Data for this exercise below:

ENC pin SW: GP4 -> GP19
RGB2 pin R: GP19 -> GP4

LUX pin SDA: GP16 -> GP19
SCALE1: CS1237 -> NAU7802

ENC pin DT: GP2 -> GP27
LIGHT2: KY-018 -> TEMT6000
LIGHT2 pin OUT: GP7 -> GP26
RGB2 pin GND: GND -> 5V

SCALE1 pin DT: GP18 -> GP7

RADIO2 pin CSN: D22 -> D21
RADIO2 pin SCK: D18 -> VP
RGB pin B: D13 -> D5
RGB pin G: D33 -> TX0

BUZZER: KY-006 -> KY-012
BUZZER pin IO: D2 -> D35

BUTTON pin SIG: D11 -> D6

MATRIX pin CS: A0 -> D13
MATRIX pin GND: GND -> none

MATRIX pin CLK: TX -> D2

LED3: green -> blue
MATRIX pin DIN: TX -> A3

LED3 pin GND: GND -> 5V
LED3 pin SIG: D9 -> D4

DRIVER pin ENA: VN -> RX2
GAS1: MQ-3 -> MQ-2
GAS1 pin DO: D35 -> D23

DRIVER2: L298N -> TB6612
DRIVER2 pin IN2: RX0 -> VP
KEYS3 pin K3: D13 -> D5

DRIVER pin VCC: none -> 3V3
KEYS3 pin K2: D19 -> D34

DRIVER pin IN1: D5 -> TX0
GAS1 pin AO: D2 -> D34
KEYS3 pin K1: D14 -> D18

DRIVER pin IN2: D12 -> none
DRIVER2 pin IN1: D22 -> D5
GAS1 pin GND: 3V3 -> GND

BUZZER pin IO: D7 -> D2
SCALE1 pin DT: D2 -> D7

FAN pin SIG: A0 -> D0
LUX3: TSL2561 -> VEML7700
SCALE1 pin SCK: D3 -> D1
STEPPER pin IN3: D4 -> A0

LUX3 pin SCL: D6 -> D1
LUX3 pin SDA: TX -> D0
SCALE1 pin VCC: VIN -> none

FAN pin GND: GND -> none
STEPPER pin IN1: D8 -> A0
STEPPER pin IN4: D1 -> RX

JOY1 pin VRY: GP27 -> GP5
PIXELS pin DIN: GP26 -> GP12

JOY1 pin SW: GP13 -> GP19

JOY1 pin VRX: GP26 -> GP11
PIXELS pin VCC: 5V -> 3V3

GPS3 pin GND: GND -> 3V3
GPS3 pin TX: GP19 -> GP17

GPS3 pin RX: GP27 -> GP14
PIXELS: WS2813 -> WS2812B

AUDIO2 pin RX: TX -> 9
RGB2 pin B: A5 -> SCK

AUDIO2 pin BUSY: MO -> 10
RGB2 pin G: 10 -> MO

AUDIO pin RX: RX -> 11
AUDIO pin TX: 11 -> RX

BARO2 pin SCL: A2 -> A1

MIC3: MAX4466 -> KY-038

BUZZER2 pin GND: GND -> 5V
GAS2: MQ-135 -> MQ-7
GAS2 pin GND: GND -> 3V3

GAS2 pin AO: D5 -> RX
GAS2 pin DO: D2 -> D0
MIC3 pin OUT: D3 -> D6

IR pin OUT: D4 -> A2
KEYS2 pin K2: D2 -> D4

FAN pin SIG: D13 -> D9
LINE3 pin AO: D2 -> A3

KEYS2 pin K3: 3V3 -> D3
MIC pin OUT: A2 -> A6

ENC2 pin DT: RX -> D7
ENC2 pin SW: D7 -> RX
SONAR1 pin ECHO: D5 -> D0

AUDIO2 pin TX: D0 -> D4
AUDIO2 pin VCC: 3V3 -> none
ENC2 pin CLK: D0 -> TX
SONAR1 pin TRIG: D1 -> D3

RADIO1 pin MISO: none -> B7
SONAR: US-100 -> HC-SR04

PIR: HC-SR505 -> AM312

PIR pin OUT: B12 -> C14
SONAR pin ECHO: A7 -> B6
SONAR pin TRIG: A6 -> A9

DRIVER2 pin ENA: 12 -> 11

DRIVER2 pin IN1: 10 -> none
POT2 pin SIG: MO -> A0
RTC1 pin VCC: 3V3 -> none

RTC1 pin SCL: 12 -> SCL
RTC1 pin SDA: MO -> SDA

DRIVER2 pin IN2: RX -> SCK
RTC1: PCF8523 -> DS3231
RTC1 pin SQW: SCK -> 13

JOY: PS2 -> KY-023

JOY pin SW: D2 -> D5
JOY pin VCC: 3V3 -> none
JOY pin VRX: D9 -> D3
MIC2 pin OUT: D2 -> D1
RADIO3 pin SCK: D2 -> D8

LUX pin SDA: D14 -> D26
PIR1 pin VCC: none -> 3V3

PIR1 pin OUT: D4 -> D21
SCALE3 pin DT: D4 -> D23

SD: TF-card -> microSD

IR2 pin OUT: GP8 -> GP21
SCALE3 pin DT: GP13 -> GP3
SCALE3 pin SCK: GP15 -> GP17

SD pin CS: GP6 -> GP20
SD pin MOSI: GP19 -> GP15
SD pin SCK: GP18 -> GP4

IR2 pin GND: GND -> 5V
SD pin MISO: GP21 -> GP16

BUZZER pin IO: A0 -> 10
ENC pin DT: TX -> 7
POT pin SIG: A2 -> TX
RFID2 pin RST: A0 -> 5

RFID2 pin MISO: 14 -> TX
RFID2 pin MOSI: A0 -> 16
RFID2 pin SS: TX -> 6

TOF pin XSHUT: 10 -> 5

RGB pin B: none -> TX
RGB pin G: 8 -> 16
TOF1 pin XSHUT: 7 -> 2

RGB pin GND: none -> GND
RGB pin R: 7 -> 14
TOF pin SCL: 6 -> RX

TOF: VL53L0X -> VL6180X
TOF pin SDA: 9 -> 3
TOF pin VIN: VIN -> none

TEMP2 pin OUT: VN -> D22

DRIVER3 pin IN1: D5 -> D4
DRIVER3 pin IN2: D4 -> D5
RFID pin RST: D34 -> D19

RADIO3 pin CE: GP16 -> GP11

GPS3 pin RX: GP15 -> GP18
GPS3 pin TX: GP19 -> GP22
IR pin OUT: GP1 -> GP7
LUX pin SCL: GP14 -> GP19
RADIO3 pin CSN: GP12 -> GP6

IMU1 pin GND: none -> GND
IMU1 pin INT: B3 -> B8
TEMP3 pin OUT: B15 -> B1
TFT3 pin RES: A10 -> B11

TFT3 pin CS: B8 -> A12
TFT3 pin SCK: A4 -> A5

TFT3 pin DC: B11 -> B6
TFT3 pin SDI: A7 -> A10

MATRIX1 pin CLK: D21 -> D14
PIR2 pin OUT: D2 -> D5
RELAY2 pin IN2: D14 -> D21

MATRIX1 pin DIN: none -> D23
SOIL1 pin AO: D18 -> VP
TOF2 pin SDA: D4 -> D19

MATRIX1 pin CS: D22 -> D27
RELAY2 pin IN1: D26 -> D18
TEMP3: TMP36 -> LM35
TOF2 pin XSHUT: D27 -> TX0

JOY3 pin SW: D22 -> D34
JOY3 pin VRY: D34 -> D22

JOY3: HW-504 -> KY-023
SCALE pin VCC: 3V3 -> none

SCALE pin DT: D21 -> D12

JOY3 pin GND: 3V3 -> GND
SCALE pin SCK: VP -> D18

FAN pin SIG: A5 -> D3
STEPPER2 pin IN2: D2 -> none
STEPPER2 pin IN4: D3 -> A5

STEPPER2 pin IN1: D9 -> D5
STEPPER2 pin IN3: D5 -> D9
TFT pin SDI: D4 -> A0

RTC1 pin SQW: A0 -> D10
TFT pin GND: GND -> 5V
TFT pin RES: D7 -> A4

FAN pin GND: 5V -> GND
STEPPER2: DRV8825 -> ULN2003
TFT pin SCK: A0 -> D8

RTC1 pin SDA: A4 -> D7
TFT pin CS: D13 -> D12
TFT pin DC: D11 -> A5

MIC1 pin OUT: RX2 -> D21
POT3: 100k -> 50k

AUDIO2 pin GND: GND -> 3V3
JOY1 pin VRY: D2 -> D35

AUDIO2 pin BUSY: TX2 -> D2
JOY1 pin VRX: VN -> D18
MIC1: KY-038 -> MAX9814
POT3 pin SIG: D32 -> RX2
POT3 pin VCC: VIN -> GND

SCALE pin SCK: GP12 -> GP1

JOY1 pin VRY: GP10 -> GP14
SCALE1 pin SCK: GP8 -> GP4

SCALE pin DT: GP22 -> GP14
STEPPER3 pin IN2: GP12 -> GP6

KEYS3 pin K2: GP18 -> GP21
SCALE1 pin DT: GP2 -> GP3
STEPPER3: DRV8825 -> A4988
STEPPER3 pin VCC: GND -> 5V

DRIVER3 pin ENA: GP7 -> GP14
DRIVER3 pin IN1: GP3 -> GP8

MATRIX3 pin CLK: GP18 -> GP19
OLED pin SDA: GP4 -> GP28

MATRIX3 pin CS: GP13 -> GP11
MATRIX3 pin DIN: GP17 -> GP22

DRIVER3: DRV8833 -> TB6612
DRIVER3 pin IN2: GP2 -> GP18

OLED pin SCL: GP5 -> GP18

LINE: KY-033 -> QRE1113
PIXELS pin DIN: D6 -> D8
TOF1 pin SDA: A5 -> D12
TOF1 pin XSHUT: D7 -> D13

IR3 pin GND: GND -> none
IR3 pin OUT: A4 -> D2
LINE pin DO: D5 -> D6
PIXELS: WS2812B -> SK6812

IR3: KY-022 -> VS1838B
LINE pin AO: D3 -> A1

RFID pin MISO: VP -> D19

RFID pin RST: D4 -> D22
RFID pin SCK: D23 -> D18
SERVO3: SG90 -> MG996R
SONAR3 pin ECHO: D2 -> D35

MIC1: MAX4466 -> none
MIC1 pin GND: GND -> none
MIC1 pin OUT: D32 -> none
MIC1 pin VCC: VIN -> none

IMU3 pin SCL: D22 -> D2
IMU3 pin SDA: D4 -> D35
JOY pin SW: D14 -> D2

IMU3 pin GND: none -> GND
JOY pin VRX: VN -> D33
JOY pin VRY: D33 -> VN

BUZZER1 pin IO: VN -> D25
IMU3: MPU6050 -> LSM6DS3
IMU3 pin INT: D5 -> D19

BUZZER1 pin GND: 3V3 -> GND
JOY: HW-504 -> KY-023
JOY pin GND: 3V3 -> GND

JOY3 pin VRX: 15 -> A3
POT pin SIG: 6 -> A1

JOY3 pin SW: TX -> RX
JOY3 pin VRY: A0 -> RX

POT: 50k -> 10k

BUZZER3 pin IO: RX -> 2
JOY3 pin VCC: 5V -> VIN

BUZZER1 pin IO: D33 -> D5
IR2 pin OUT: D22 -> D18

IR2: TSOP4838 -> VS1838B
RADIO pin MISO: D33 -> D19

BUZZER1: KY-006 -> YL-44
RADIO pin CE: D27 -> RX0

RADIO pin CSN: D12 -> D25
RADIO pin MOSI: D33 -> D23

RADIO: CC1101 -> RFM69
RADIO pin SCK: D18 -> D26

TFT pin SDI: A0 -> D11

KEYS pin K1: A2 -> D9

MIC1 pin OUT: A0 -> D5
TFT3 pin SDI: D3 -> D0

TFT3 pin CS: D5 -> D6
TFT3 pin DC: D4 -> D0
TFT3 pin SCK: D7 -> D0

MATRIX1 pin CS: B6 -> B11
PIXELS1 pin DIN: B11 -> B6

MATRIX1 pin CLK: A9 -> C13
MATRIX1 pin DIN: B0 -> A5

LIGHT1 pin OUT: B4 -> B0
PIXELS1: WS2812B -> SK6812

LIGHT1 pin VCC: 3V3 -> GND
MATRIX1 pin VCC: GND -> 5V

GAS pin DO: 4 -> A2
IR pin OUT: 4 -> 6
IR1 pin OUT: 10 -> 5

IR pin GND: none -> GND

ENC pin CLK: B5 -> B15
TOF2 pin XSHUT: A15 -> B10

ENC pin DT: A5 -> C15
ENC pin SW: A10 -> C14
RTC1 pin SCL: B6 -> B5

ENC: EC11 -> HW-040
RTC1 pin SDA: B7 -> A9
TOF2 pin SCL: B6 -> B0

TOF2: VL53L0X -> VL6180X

End of Data for this exercise.

Problem statement
Above this instruction are the records; retype exactly the lines from the one containing "MATRIX1 pin DIN: B0 -> A5" up to and including the one containing "ENC pin SW: A10 -> C14".

Response box
MATRIX1 pin DIN: B0 -> A5

LIGHT1 pin OUT: B4 -> B0
PIXELS1: WS2812B -> SK6812

LIGHT1 pin VCC: 3V3 -> GND
MATRIX1 pin VCC: GND -> 5V

GAS pin DO: 4 -> A2
IR pin OUT: 4 -> 6
IR1 pin OUT: 10 -> 5

IR pin GND: none -> GND

ENC pin CLK: B5 -> B15
TOF2 pin XSHUT: A15 -> B10

ENC pin DT: A5 -> C15
ENC pin SW: A10 -> C14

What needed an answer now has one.